= WHAT YOU SHOULD DO =
Look below for the line containing "camera: 35 degrees left, 5 degrees down"; from there, print each line exactly up to and including the line containing "(689, 250) = (566, 167): black", and stop.

= RECORDS FOR THIS TASK =
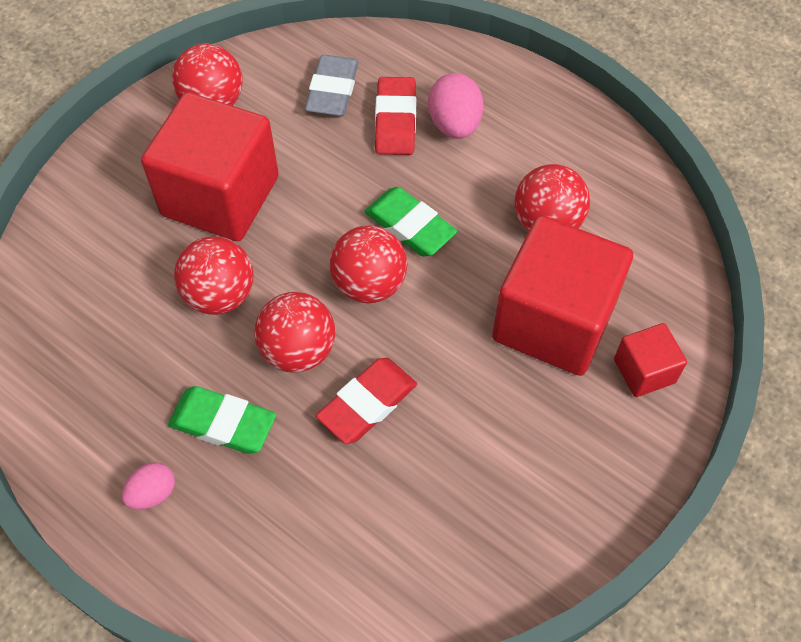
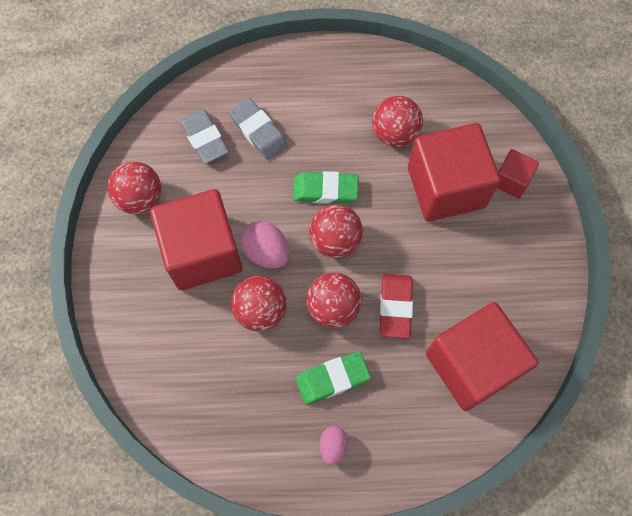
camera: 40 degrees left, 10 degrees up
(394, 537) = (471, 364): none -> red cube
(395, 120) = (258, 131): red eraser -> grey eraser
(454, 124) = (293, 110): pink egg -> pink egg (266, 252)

* * *

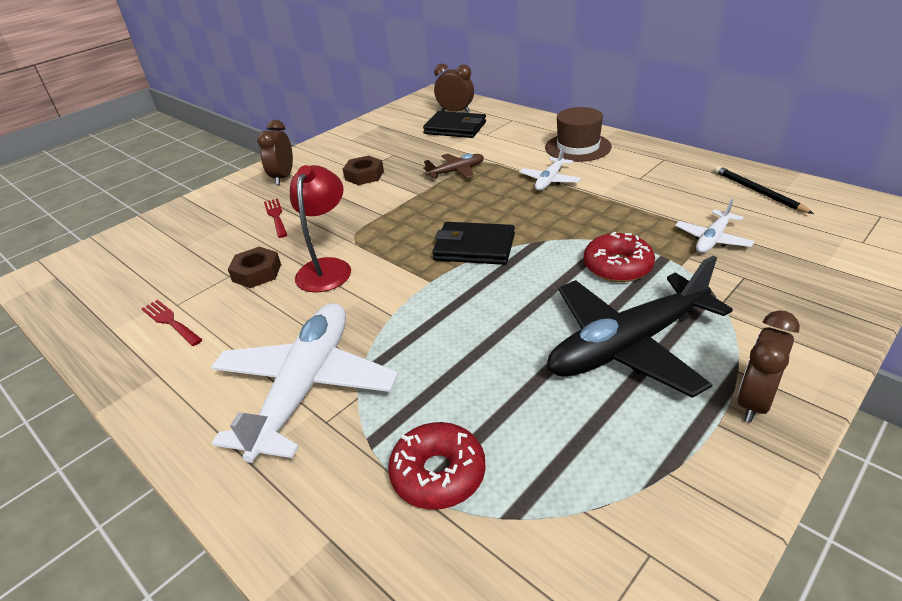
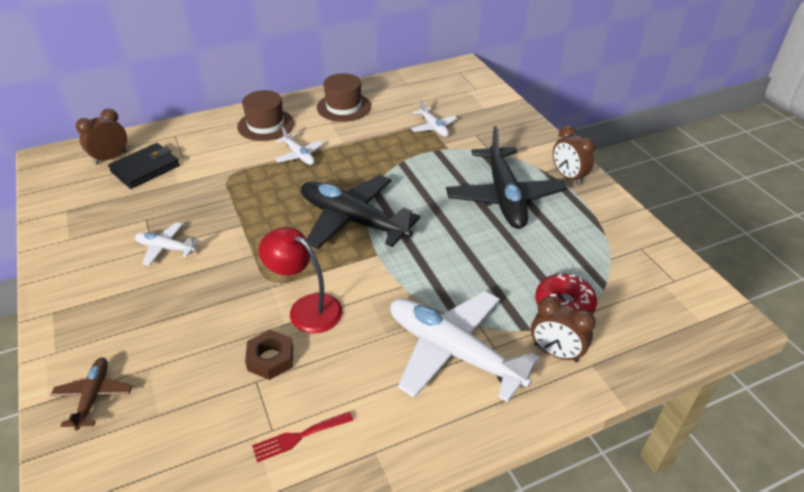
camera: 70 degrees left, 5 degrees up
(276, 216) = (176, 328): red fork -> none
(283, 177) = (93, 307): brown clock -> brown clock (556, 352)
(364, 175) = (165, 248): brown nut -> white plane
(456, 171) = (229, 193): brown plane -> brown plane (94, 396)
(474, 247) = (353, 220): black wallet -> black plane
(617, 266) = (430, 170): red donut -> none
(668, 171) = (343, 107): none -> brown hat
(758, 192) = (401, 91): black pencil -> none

--

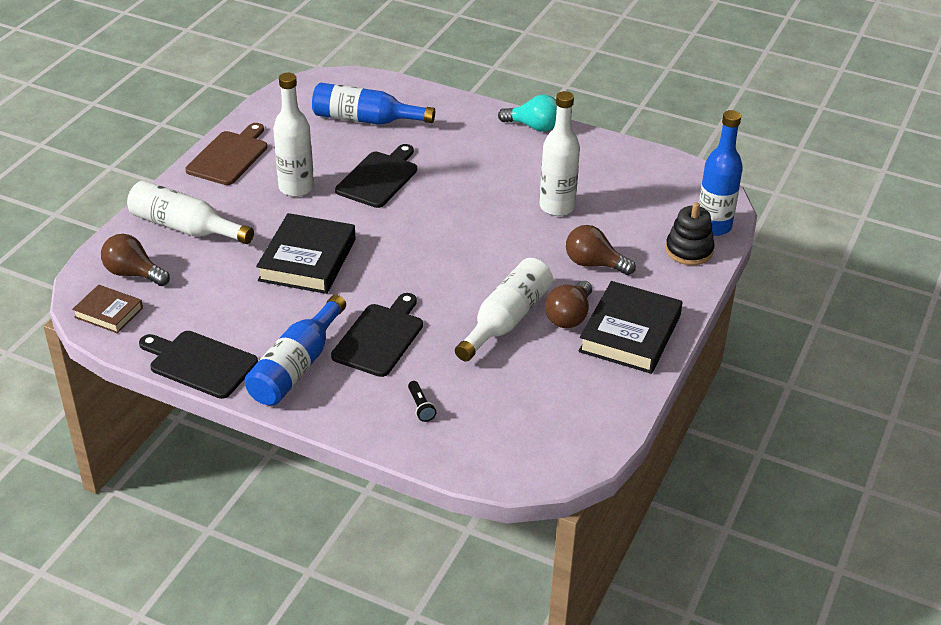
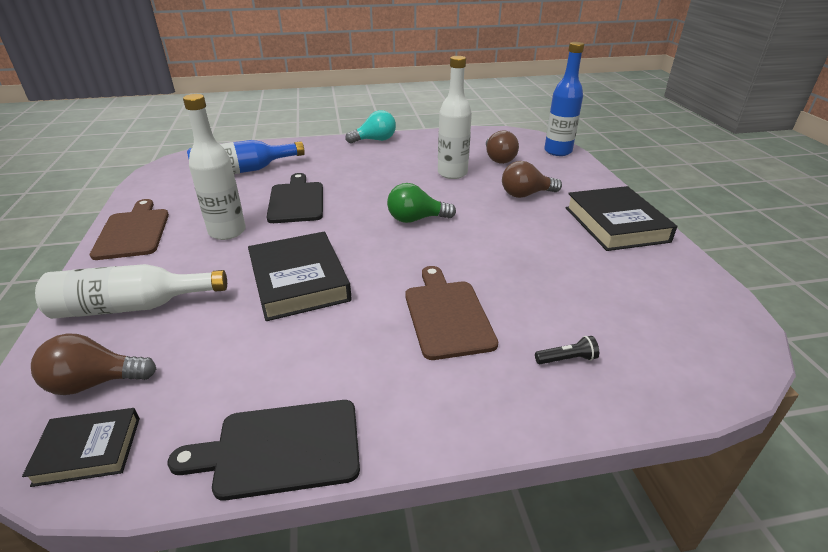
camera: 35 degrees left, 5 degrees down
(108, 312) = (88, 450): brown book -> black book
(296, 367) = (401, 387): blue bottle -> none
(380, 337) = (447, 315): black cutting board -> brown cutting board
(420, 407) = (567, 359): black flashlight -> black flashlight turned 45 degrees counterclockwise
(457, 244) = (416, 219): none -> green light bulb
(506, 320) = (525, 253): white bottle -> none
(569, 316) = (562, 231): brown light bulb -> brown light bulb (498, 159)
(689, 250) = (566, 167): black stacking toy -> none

= REPLY =
camera: 35 degrees left, 5 degrees down
(108, 312) = (88, 450): brown book -> black book
(296, 367) = (401, 387): blue bottle -> none
(380, 337) = (447, 315): black cutting board -> brown cutting board
(420, 407) = (567, 359): black flashlight -> black flashlight turned 45 degrees counterclockwise
(457, 244) = (416, 219): none -> green light bulb
(506, 320) = (525, 253): white bottle -> none
(569, 316) = (562, 231): brown light bulb -> brown light bulb (498, 159)
(689, 250) = (566, 167): black stacking toy -> none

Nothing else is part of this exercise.